Data records
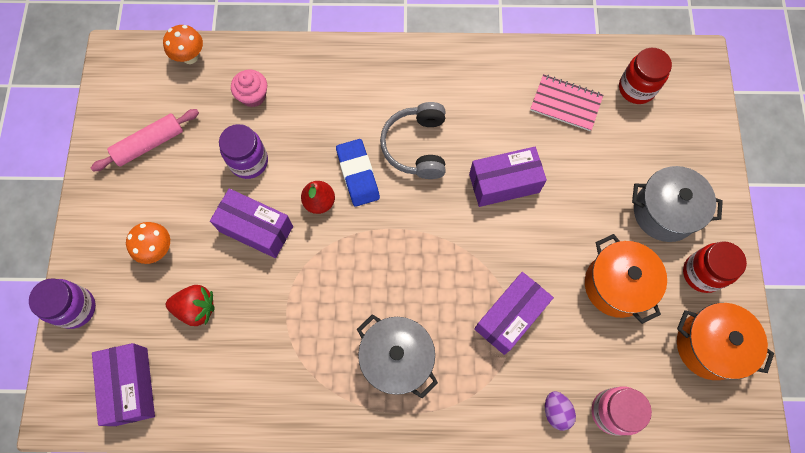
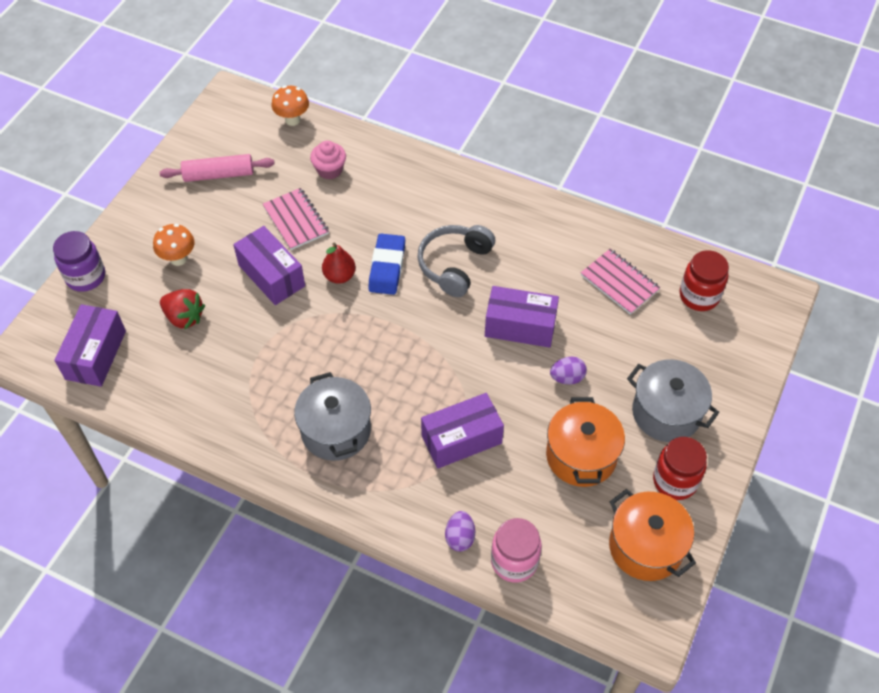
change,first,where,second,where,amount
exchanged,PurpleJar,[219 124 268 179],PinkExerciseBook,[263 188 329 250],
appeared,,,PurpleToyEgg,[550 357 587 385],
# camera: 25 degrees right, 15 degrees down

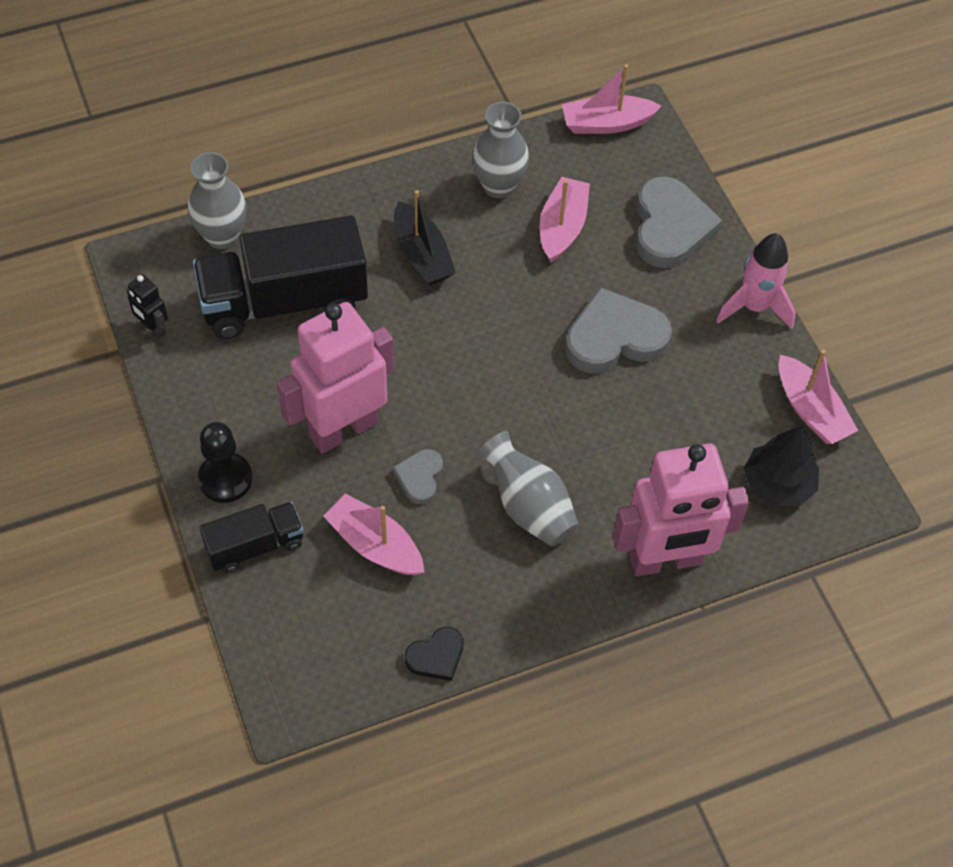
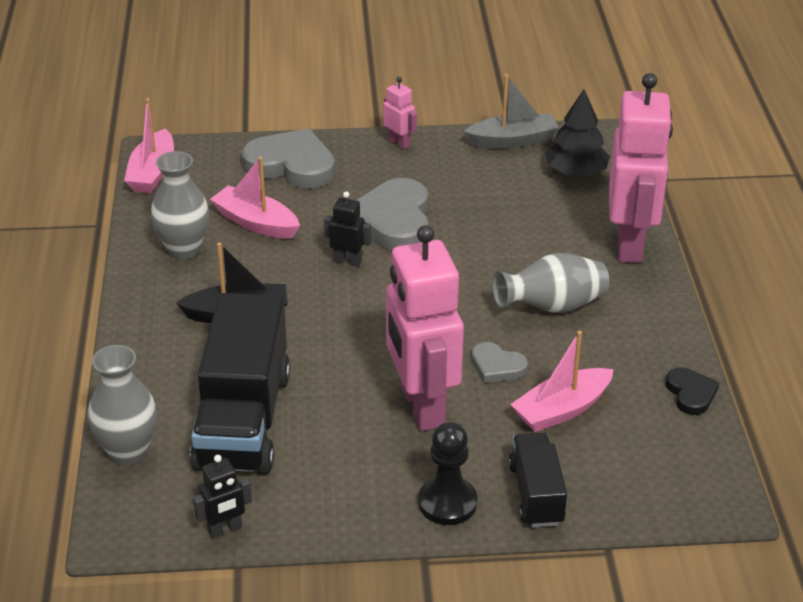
change,first,where,second,where,amount
appeared,,,BlackToyRobot,[324 191 371 266],
exchanged,PinkToyRocket,[716 233 796 329],PinkToyRobot,[383 77 417 149],
colour,PinkBoat,[778 350 858 444],GreyBoat,[463 74 559 149],
# camera: 70 degrees left, 20 degrees down

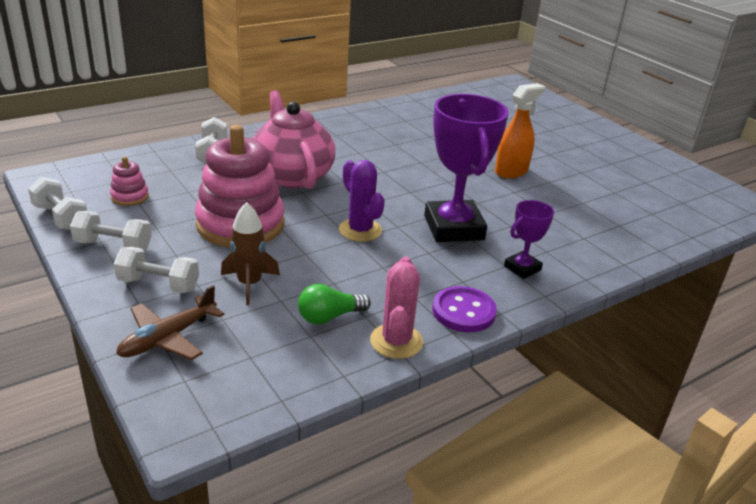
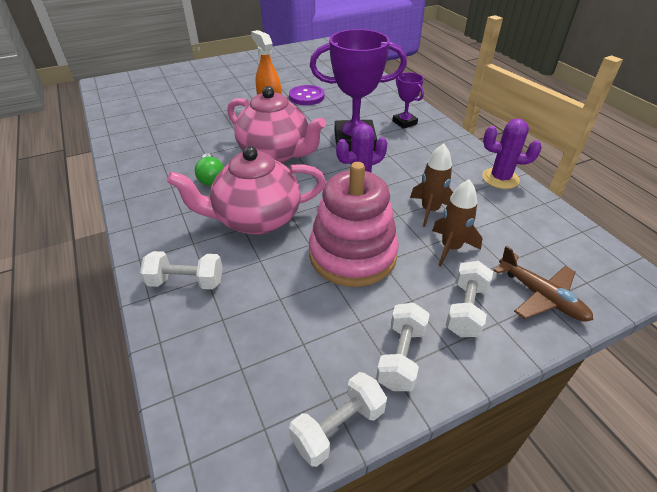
change,first,where,second,where,amount
relocated,GreenLightBulb,[298 284 371 324],,[195 153 224 186],
appeared,,,PinkChinaTeapot,[227 86 326 163],
relocated,PurpleShirtButton,[432 286 497 332],,[289 85 325 105],
appeared,,,RussetToyRocket,[410 143 453 227],
colour,PinkPricklyPlant,[370 257 423 359],PurplePricklyPlant,[482 119 542 189],
missing,PinkStackingRings,[110 156 149 206],,,
# camera: 80 degrees left, 10 degrees up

--- Work task ---
Your job is to transcribe the entries above exactly; skip the pictures.

--- Solution below ---
change,first,where,second,where,amount
exchanged,PurpleJar,[219 124 268 179],PinkExerciseBook,[263 188 329 250],
appeared,,,PurpleToyEgg,[550 357 587 385],
# camera: 25 degrees right, 15 degrees down

change,first,where,second,where,amount
appeared,,,BlackToyRobot,[324 191 371 266],
exchanged,PinkToyRocket,[716 233 796 329],PinkToyRobot,[383 77 417 149],
colour,PinkBoat,[778 350 858 444],GreyBoat,[463 74 559 149],
# camera: 70 degrees left, 20 degrees down

change,first,where,second,where,amount
relocated,GreenLightBulb,[298 284 371 324],,[195 153 224 186],
appeared,,,PinkChinaTeapot,[227 86 326 163],
relocated,PurpleShirtButton,[432 286 497 332],,[289 85 325 105],
appeared,,,RussetToyRocket,[410 143 453 227],
colour,PinkPricklyPlant,[370 257 423 359],PurplePricklyPlant,[482 119 542 189],
missing,PinkStackingRings,[110 156 149 206],,,
# camera: 80 degrees left, 10 degrees up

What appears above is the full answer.